● **WHAT TO PRODUCE**
Please repeat exactly the lines below from the one containing "none -> white brick E4:H4 level 1" down to the one containing "purple brick E6:F8", both included, and nothing else.

● **EXTRACTED ENTRIES**
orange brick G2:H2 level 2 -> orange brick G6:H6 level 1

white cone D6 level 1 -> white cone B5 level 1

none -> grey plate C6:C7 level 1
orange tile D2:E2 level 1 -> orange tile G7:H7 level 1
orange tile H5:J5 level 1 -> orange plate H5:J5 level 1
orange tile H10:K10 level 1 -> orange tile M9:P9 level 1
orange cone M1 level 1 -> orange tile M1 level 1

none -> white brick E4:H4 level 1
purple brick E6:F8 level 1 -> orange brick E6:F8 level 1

* * *

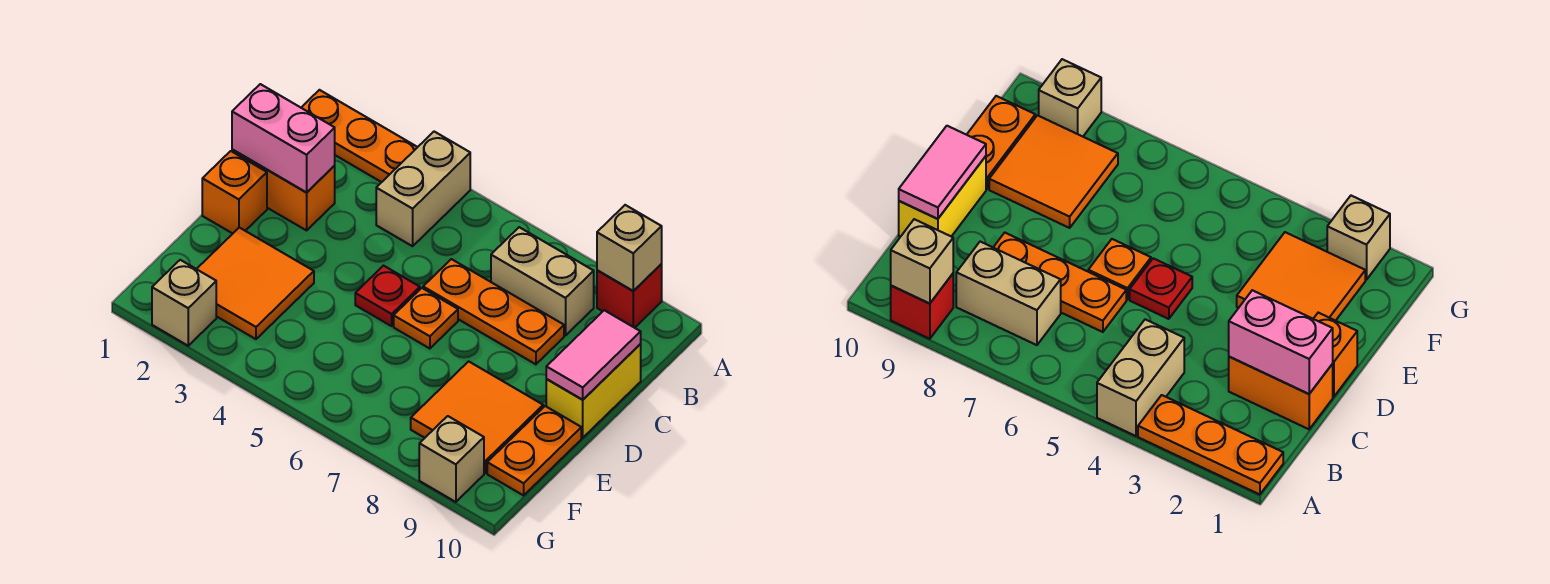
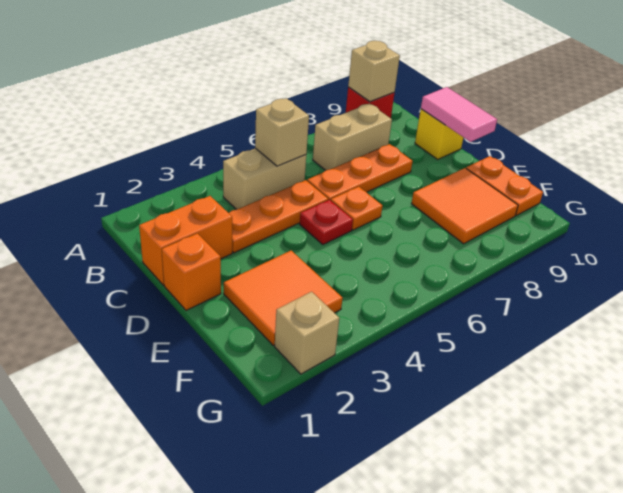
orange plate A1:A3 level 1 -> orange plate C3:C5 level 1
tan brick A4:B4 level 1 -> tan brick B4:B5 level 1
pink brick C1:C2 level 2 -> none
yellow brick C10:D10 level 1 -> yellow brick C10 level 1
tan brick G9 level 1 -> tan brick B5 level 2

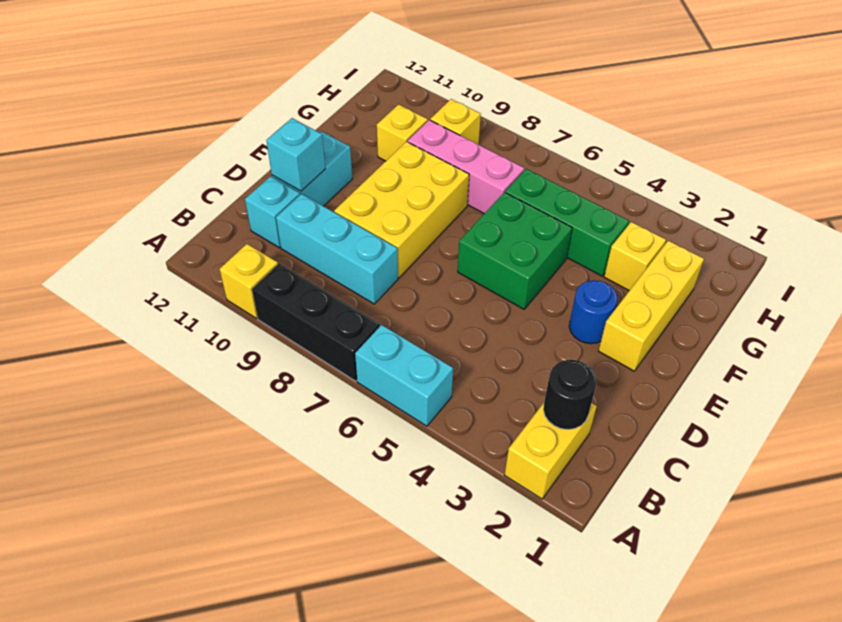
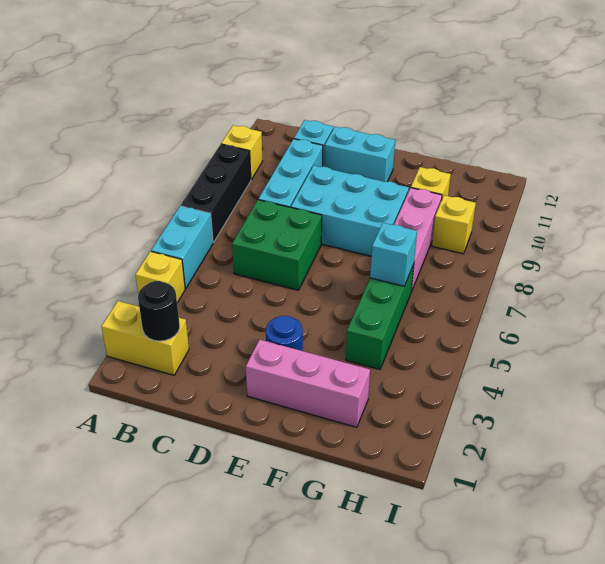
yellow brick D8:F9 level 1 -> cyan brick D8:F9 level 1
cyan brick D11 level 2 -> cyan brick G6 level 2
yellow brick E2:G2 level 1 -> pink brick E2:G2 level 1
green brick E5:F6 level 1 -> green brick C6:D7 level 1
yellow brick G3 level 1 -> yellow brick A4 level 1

● **OUTPUT FOR THIS EXERCISE**
none -> white brick E4:H4 level 1
purple brick E6:F8 level 1 -> orange brick E6:F8 level 1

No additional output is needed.